Extract verbatim every line from the one containing "MATRIX2 pin CS: 13 -> SDA" to the final line of the records below, inclusive, and exclude all pictures.

(Dataset items)
○ ○ ○ ○
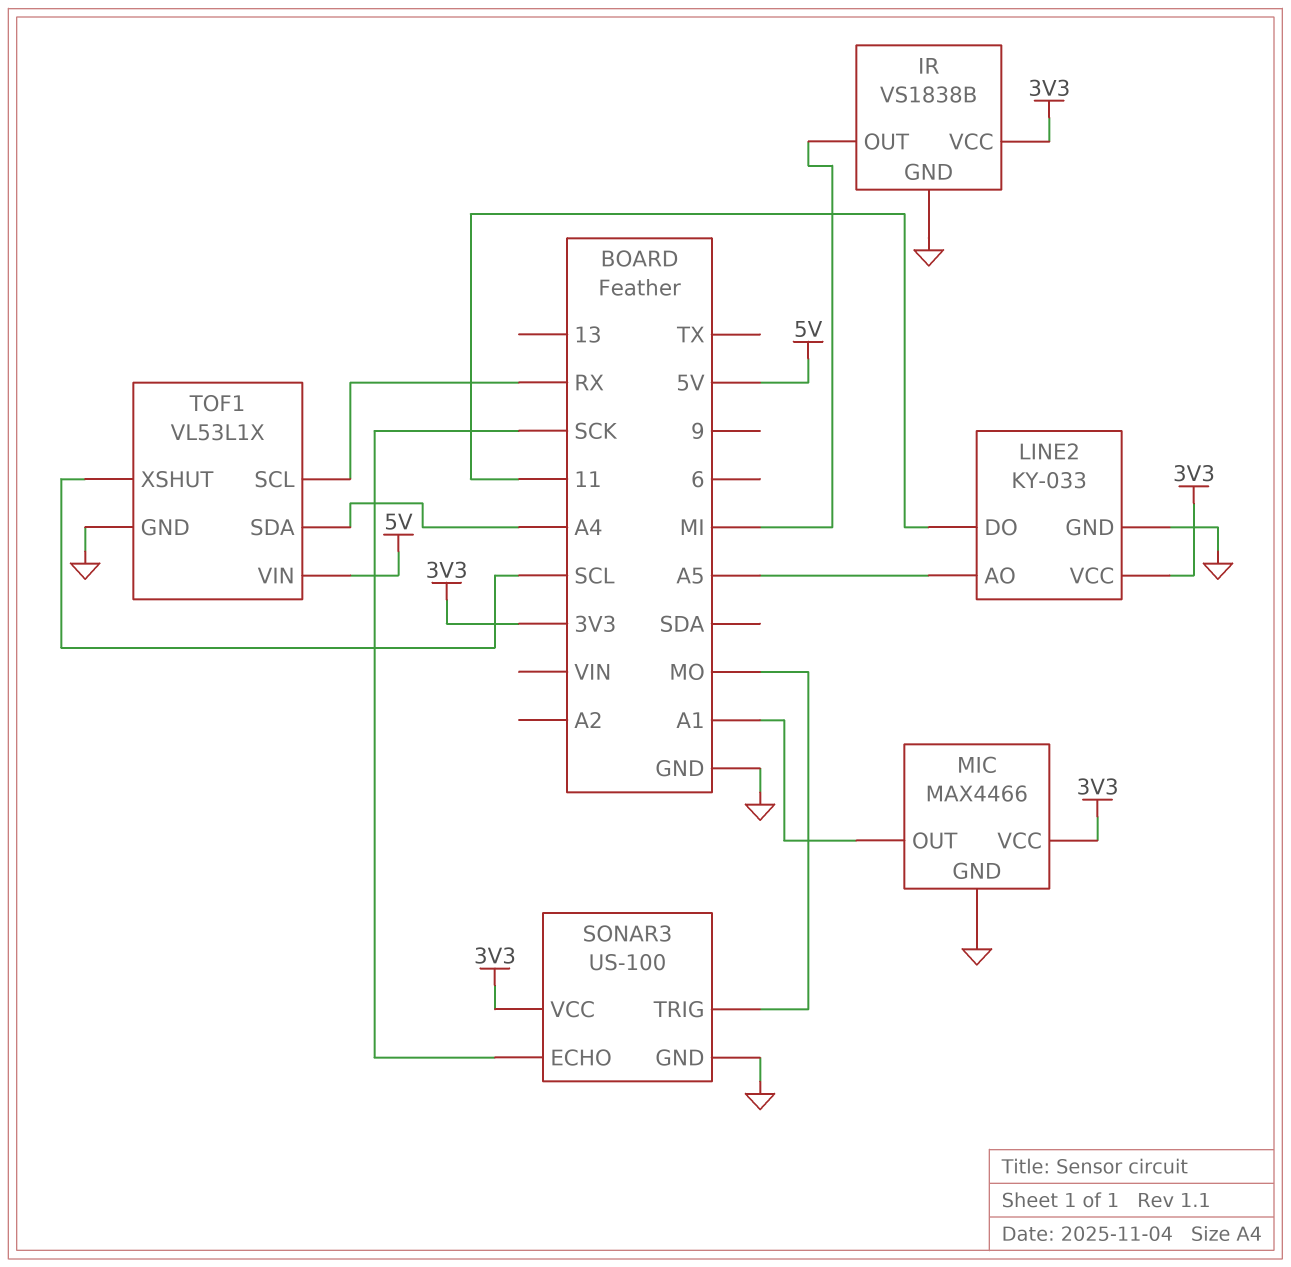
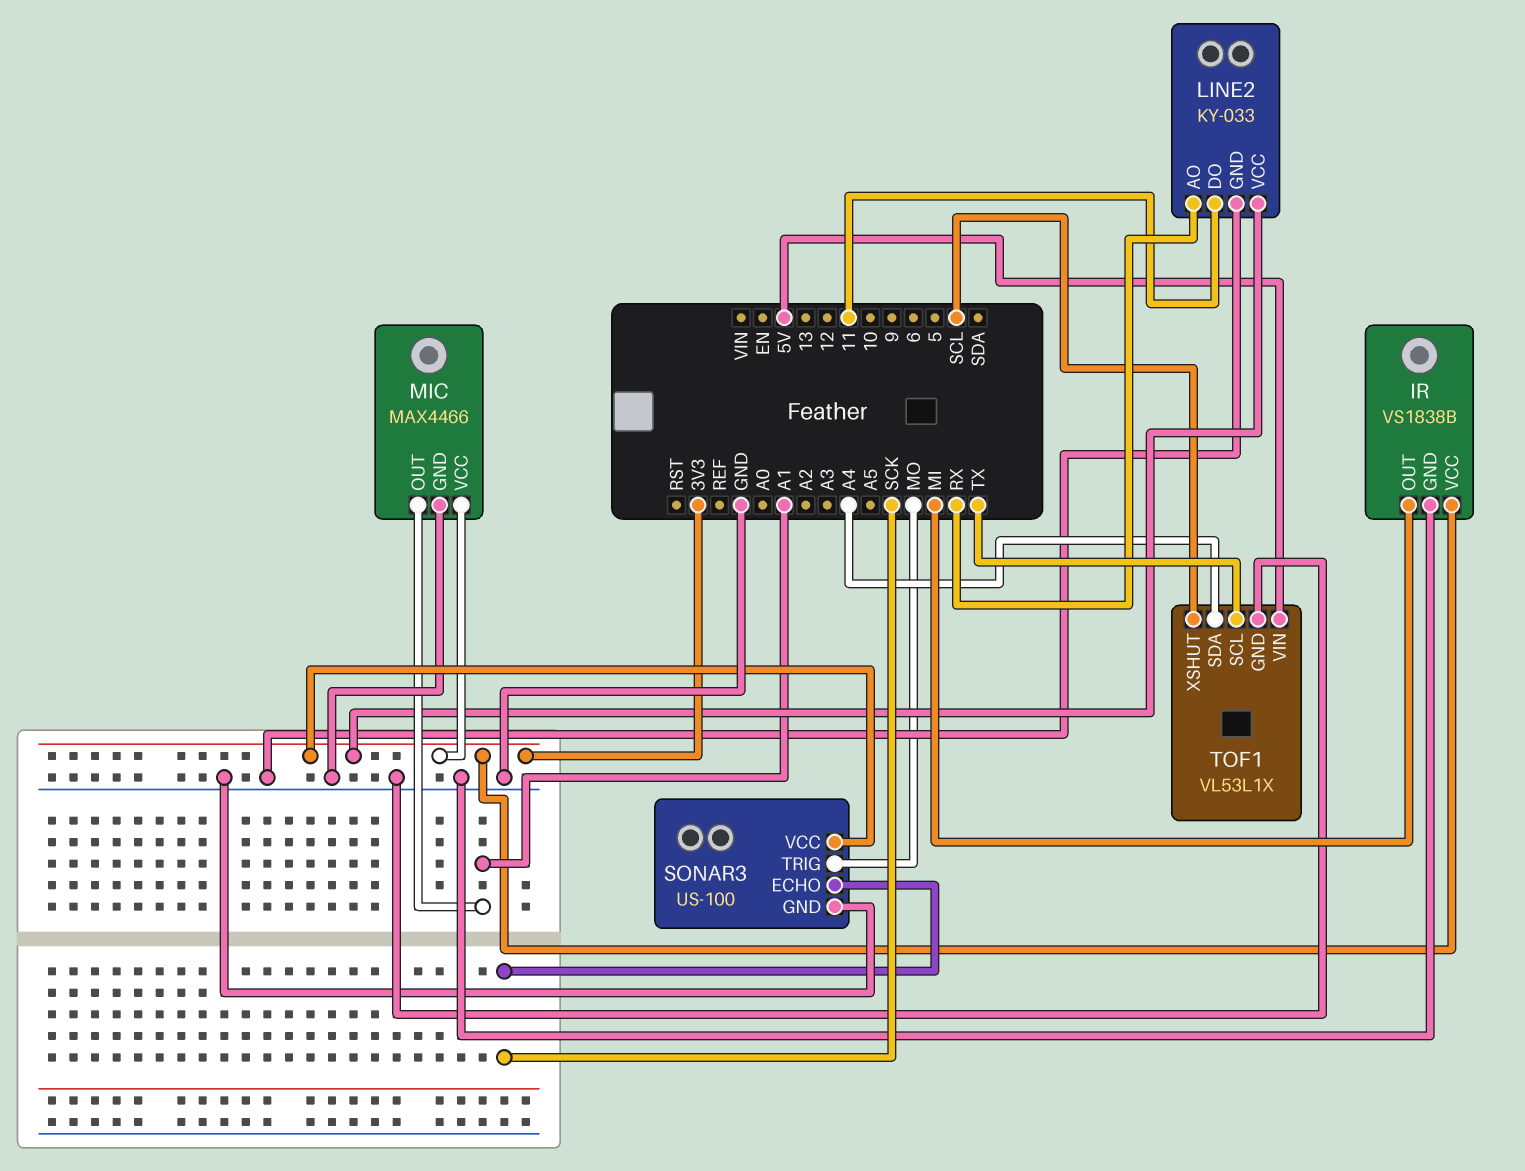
LINE2 pin AO: A5 -> RX
TOF1 pin SCL: RX -> TX

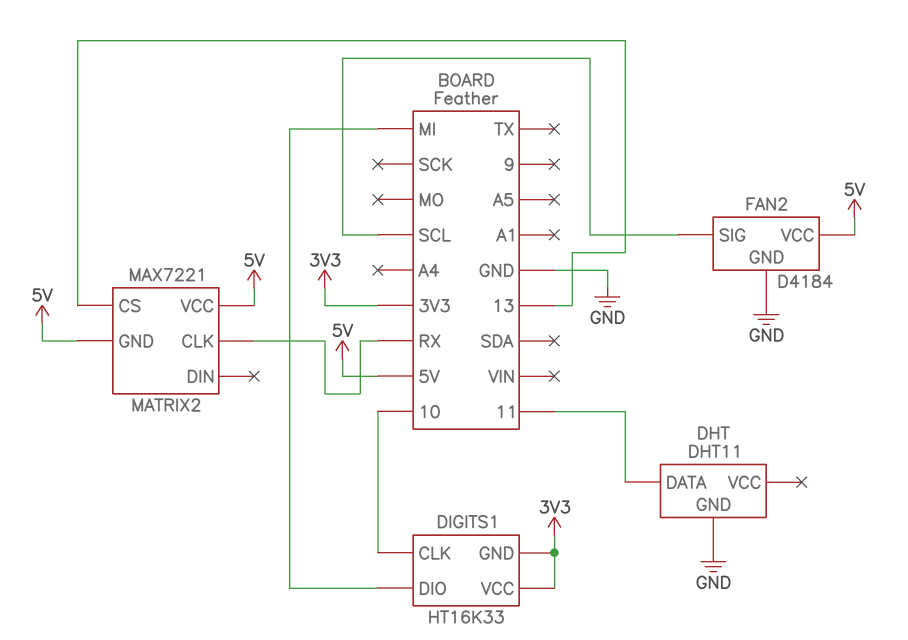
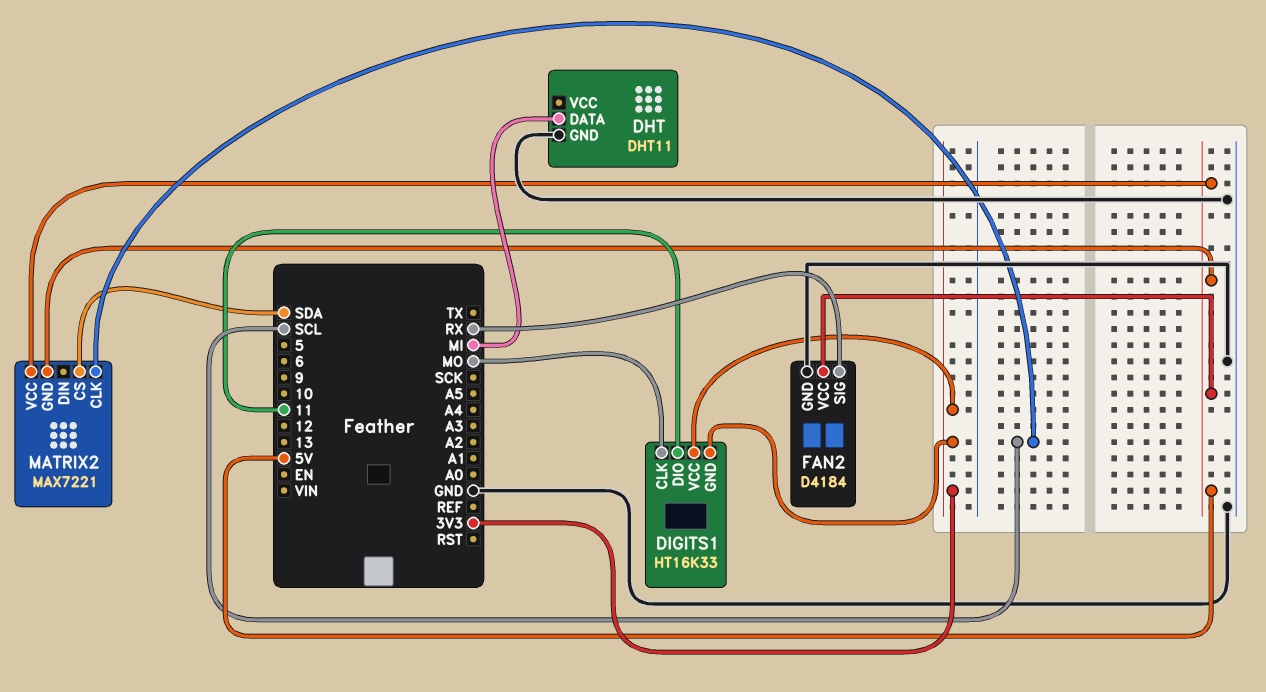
DHT pin DATA: 11 -> MI
DIGITS1 pin CLK: 10 -> MO
DIGITS1 pin DIO: MI -> 11
FAN2 pin SIG: SCL -> RX
MATRIX2 pin CLK: RX -> SCL
MATRIX2 pin CS: 13 -> SDA

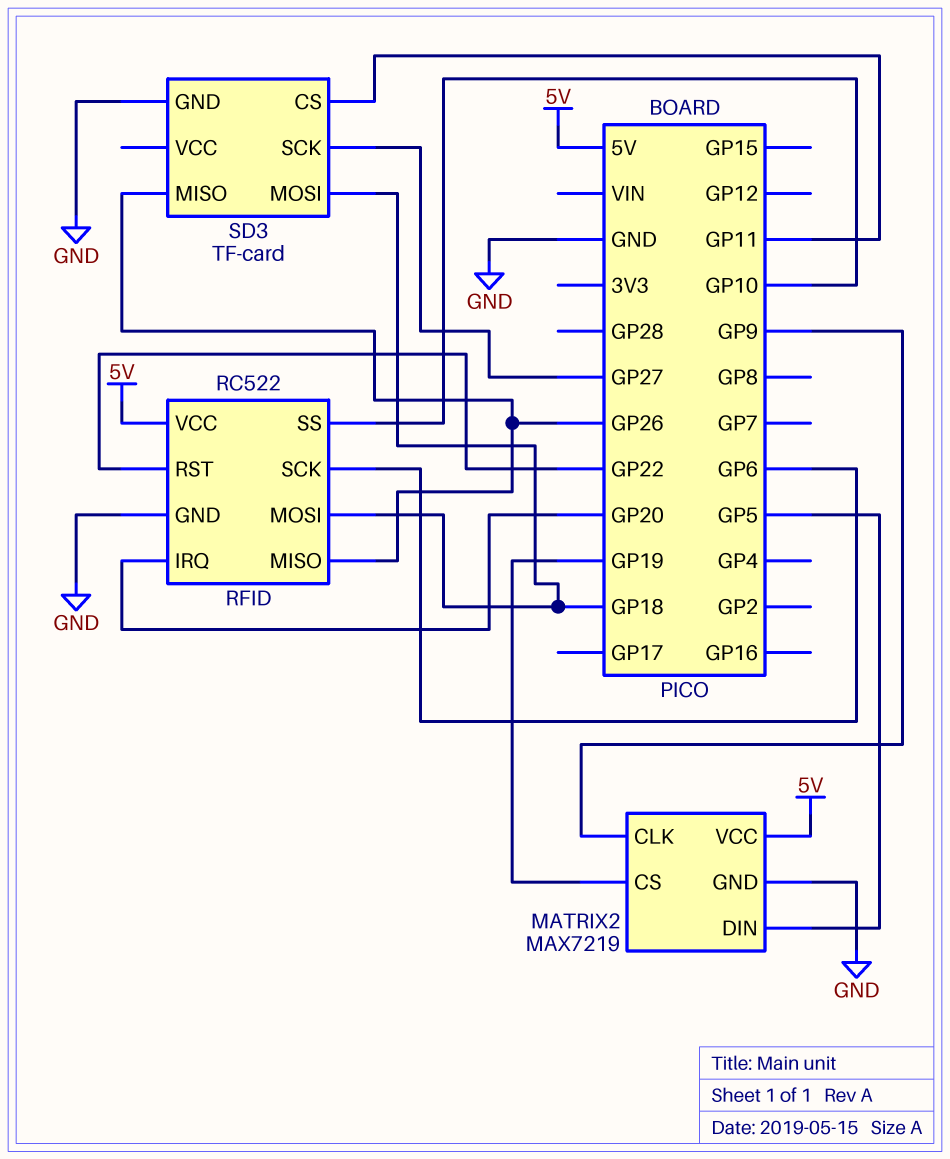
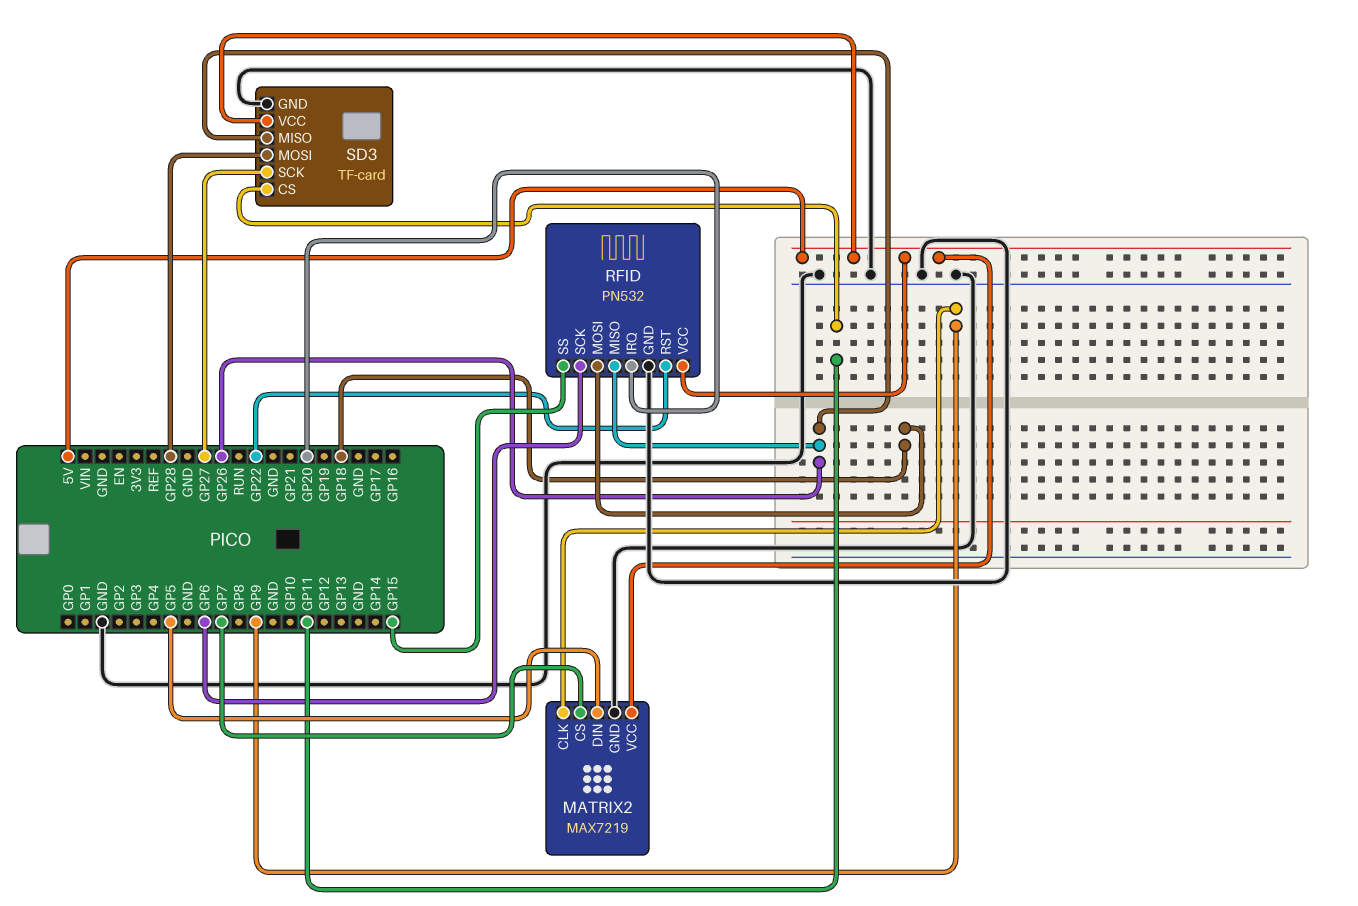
MATRIX2 pin CS: GP19 -> GP7
RFID: RC522 -> PN532
RFID pin SS: GP10 -> GP15
SD3 pin MOSI: GP18 -> GP28
SD3 pin VCC: none -> 5V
○ ○ ○ ○
- Response for this exercise -
MATRIX2 pin CS: 13 -> SDA

MATRIX2 pin CS: GP19 -> GP7
RFID: RC522 -> PN532
RFID pin SS: GP10 -> GP15
SD3 pin MOSI: GP18 -> GP28
SD3 pin VCC: none -> 5V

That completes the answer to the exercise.